▸ **Description of the task**: As the lines appear below, please set them down exactly, starting at the first and finishing with the one containing "white wallet [724,283,760,322] -> none".

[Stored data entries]
▼
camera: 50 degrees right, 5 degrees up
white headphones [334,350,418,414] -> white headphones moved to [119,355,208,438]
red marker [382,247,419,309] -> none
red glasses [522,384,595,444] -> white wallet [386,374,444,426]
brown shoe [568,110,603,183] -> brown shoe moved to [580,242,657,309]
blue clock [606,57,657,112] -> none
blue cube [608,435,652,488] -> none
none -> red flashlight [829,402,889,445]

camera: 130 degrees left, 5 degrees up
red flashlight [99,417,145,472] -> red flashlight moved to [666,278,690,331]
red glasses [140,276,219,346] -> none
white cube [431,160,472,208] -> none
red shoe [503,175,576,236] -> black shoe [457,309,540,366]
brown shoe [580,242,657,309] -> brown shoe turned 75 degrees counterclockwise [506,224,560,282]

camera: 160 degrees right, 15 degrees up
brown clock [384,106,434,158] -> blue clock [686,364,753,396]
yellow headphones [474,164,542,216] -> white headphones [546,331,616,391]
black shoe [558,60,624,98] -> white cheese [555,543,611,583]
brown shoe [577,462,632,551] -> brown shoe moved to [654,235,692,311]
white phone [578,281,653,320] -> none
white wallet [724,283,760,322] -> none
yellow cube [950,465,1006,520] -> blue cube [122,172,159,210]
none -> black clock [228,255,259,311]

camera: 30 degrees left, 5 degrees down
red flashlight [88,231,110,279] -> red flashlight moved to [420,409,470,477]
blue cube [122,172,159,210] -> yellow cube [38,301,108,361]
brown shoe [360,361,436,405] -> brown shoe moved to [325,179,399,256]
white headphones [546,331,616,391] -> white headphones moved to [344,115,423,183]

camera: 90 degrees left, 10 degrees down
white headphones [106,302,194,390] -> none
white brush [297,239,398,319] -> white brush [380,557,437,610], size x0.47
▲
▸ **Response to this task**:
camera: 50 degrees right, 5 degrees up
white headphones [334,350,418,414] -> white headphones moved to [119,355,208,438]
red marker [382,247,419,309] -> none
red glasses [522,384,595,444] -> white wallet [386,374,444,426]
brown shoe [568,110,603,183] -> brown shoe moved to [580,242,657,309]
blue clock [606,57,657,112] -> none
blue cube [608,435,652,488] -> none
none -> red flashlight [829,402,889,445]

camera: 130 degrees left, 5 degrees up
red flashlight [99,417,145,472] -> red flashlight moved to [666,278,690,331]
red glasses [140,276,219,346] -> none
white cube [431,160,472,208] -> none
red shoe [503,175,576,236] -> black shoe [457,309,540,366]
brown shoe [580,242,657,309] -> brown shoe turned 75 degrees counterclockwise [506,224,560,282]

camera: 160 degrees right, 15 degrees up
brown clock [384,106,434,158] -> blue clock [686,364,753,396]
yellow headphones [474,164,542,216] -> white headphones [546,331,616,391]
black shoe [558,60,624,98] -> white cheese [555,543,611,583]
brown shoe [577,462,632,551] -> brown shoe moved to [654,235,692,311]
white phone [578,281,653,320] -> none
white wallet [724,283,760,322] -> none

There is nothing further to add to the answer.